**RECORDS SUPPLIED:**
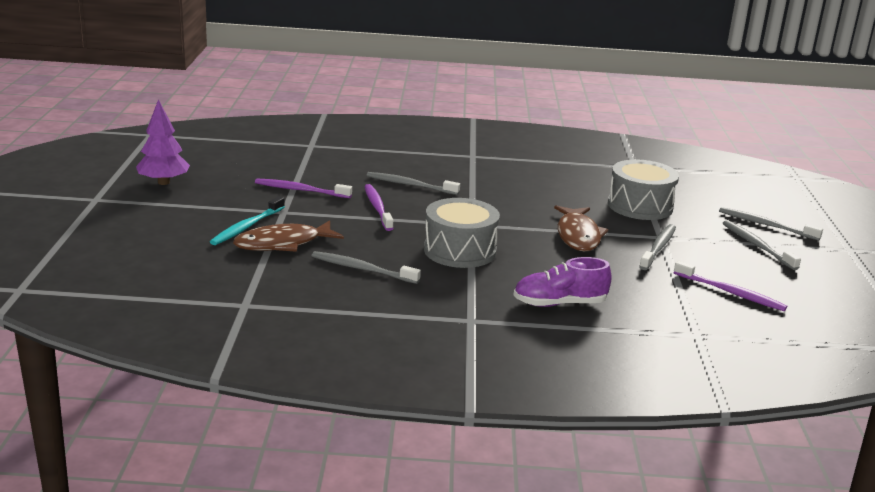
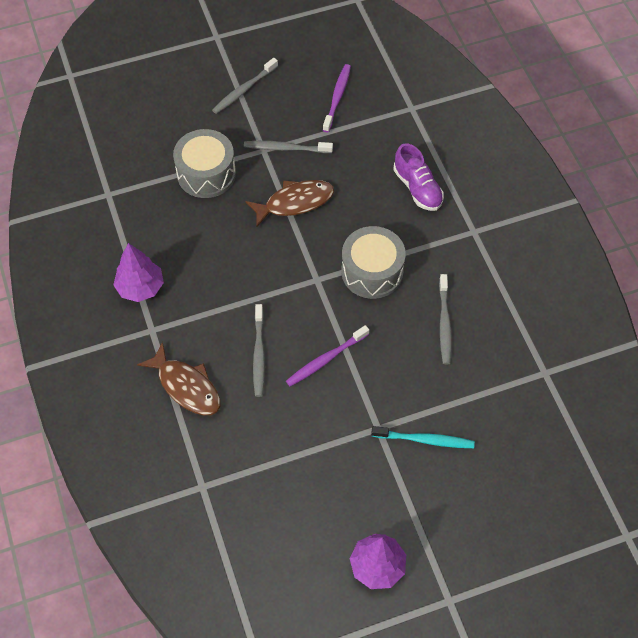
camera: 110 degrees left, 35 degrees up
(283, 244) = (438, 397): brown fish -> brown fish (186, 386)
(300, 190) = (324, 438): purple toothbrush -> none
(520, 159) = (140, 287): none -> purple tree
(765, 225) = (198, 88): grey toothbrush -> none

==

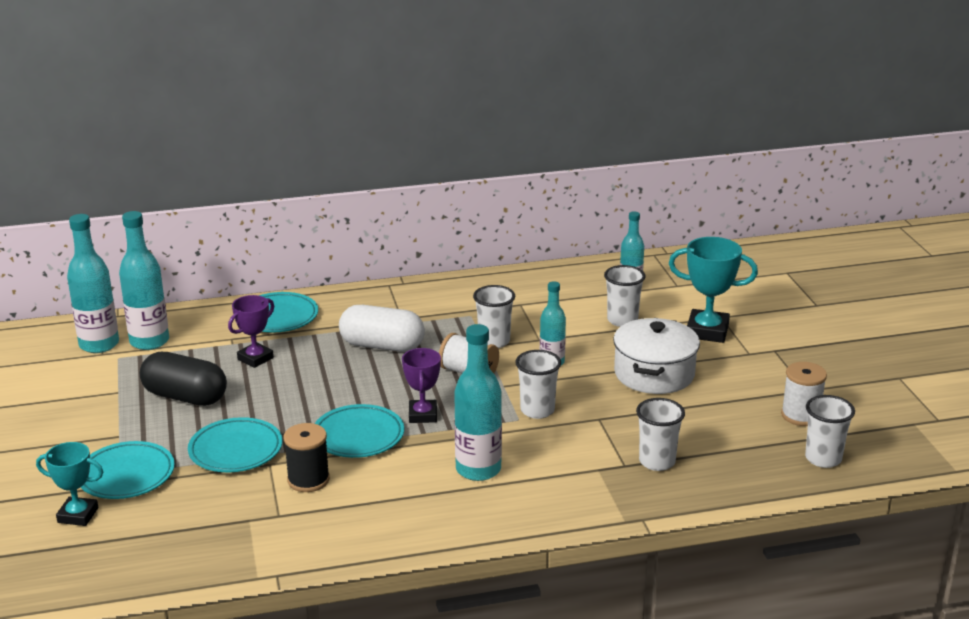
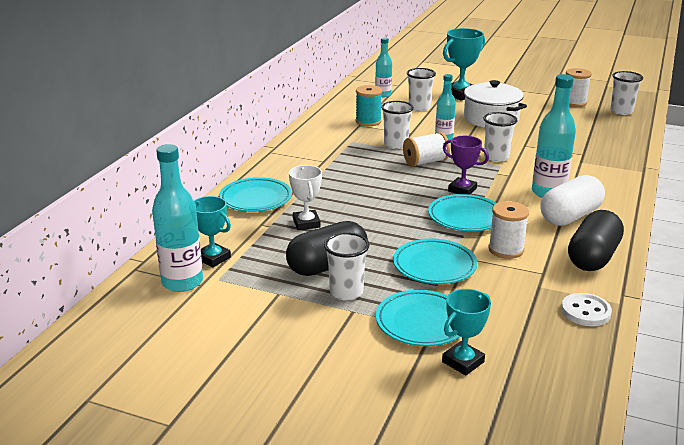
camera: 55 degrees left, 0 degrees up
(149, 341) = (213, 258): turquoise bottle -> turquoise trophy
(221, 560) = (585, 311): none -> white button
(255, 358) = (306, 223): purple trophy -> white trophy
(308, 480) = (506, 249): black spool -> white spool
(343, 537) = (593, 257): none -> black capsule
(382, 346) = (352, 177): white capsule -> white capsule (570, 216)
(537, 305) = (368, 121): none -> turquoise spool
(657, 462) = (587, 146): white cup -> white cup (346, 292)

---

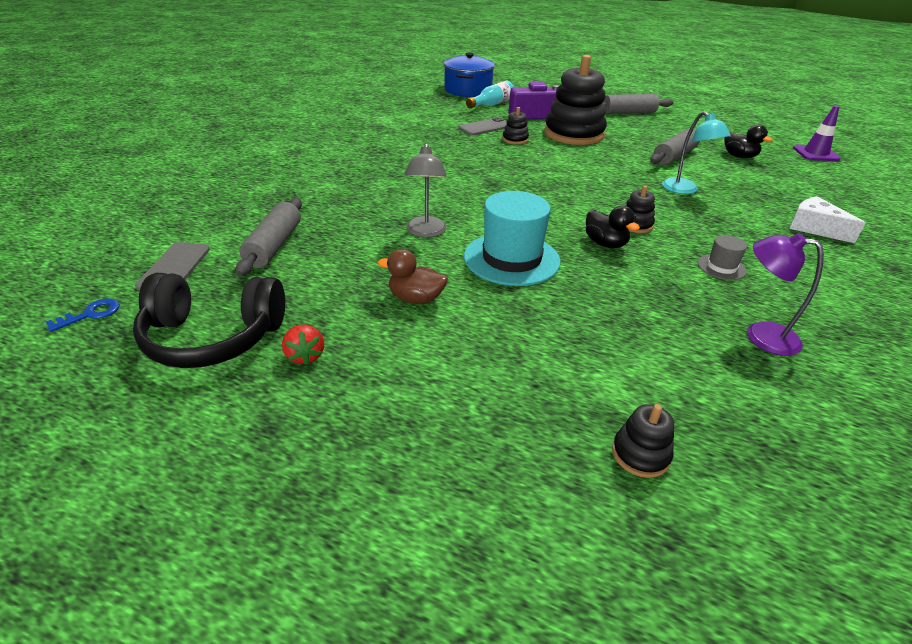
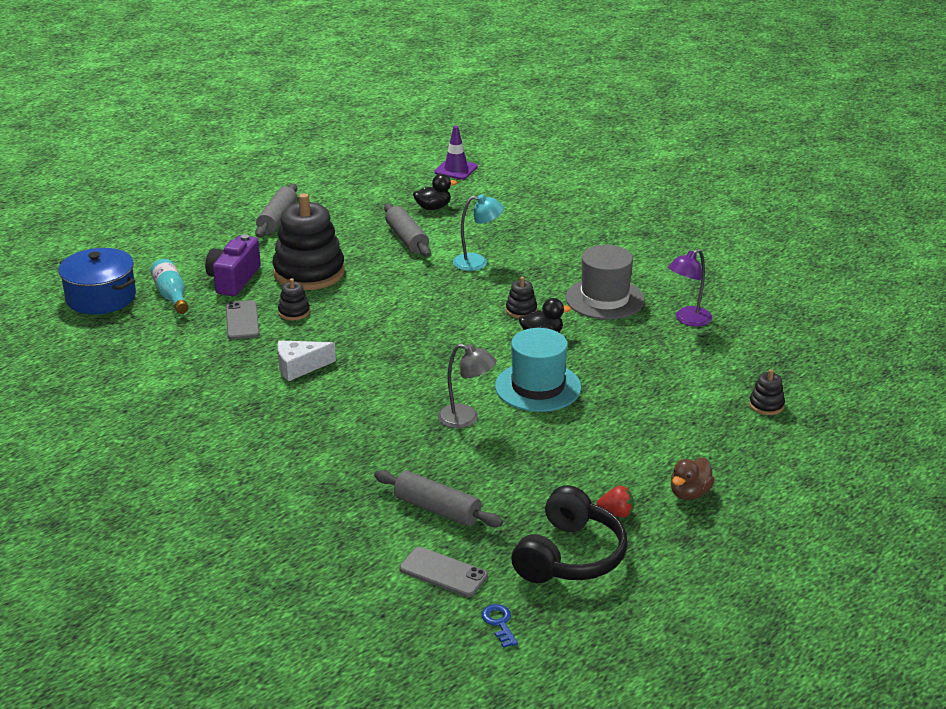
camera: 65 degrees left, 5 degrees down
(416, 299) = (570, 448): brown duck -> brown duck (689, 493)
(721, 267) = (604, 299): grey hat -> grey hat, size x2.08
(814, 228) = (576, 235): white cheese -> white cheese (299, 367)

**AIM OF THE EXERCISE:** Copy the lines that hold the word "black". Take them from the records above.

**EXERCISE SOLUTION:**
(308, 480) = (506, 249): black spool -> white spool
(343, 537) = (593, 257): none -> black capsule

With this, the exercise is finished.